The data —
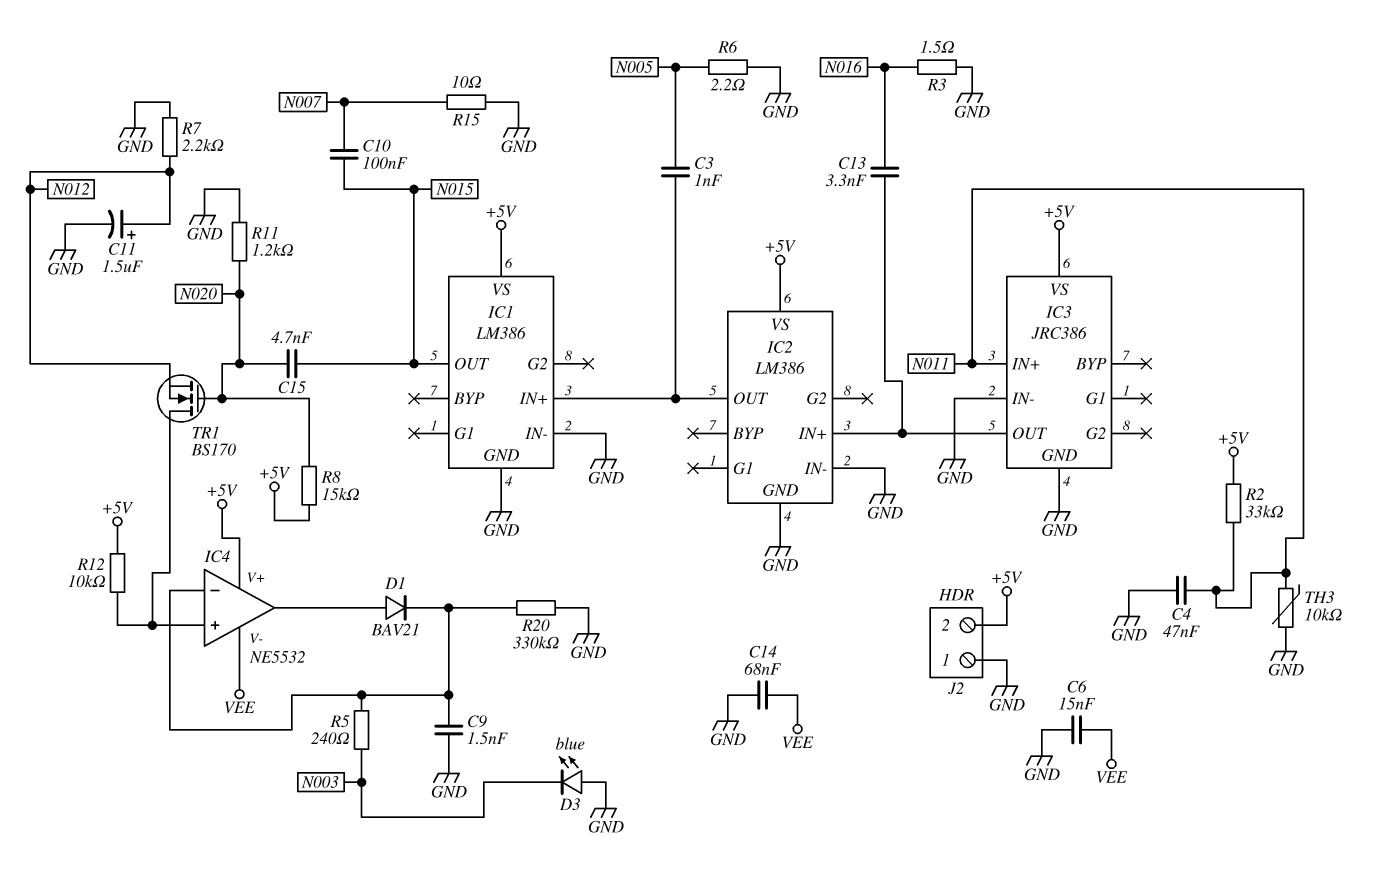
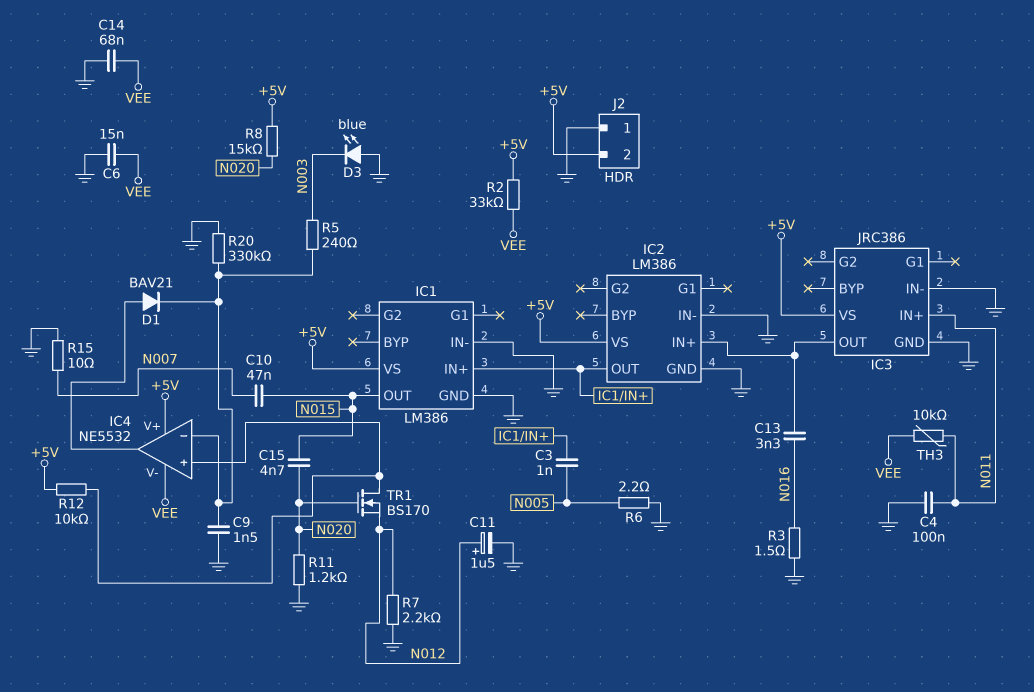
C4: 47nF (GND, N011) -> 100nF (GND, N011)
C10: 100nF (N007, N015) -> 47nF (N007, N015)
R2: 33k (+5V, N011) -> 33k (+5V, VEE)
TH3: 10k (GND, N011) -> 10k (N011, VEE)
* * *
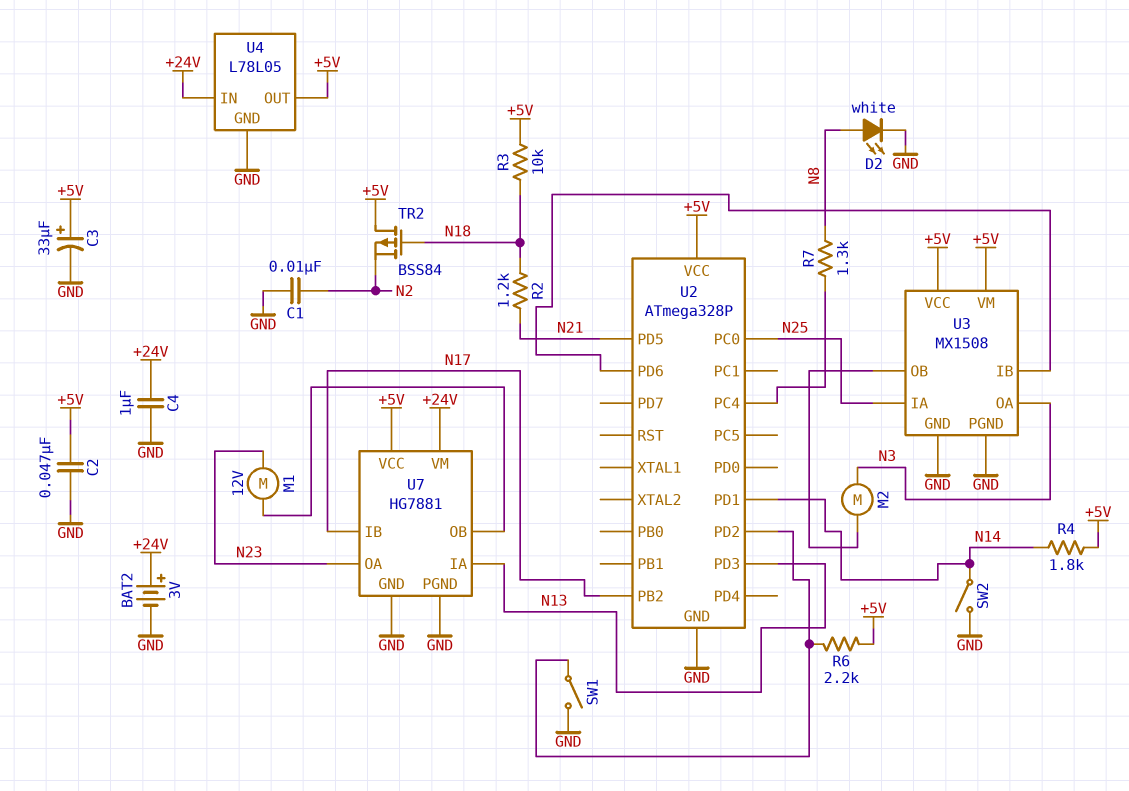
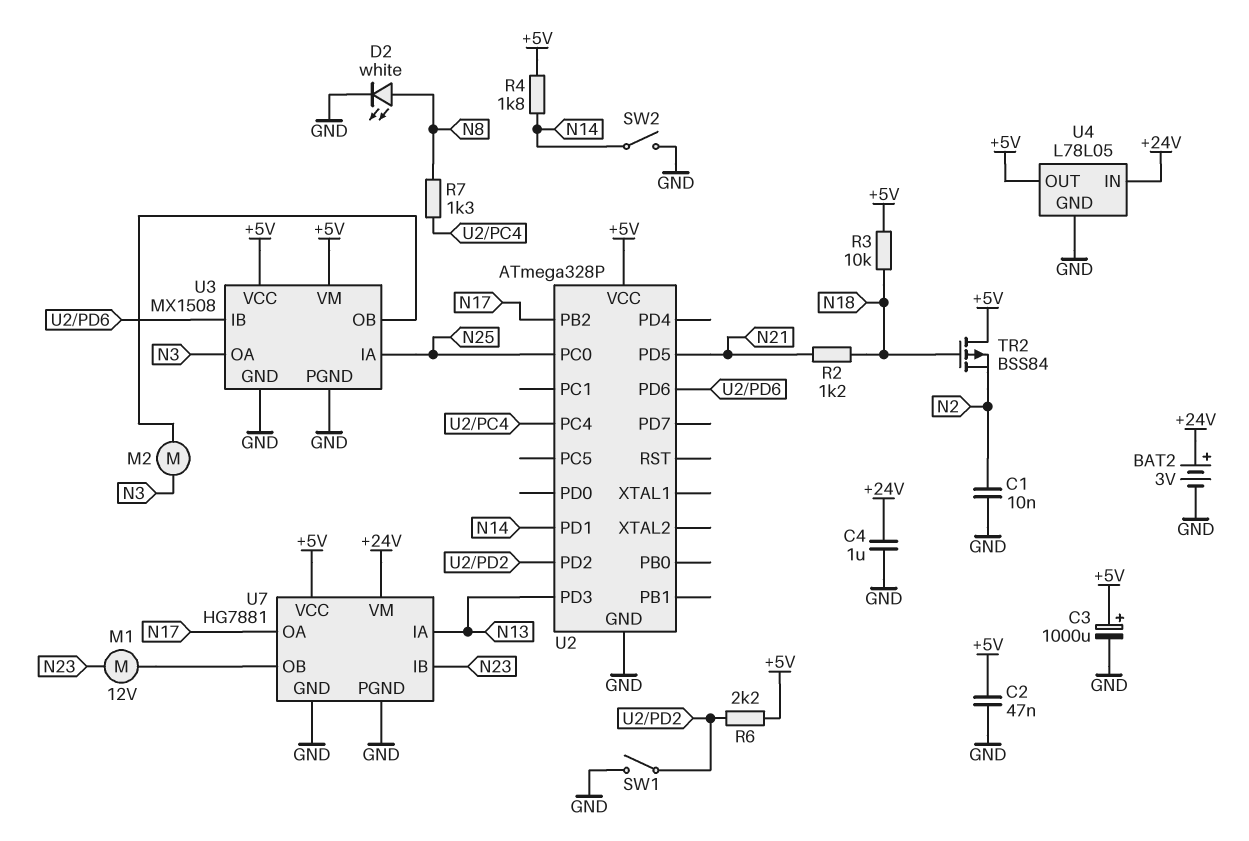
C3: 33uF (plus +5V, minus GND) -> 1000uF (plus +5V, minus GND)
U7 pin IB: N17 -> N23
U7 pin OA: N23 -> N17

Exercise instructions — Using the records above, restate word for word the lines from the one with "C10: 100nF (N007, N015) -> 47nF (N007, N015)" through the one with "TH3: 10k (GND, N011) -> 10k (N011, VEE)", both included.

Written response —
C10: 100nF (N007, N015) -> 47nF (N007, N015)
R2: 33k (+5V, N011) -> 33k (+5V, VEE)
TH3: 10k (GND, N011) -> 10k (N011, VEE)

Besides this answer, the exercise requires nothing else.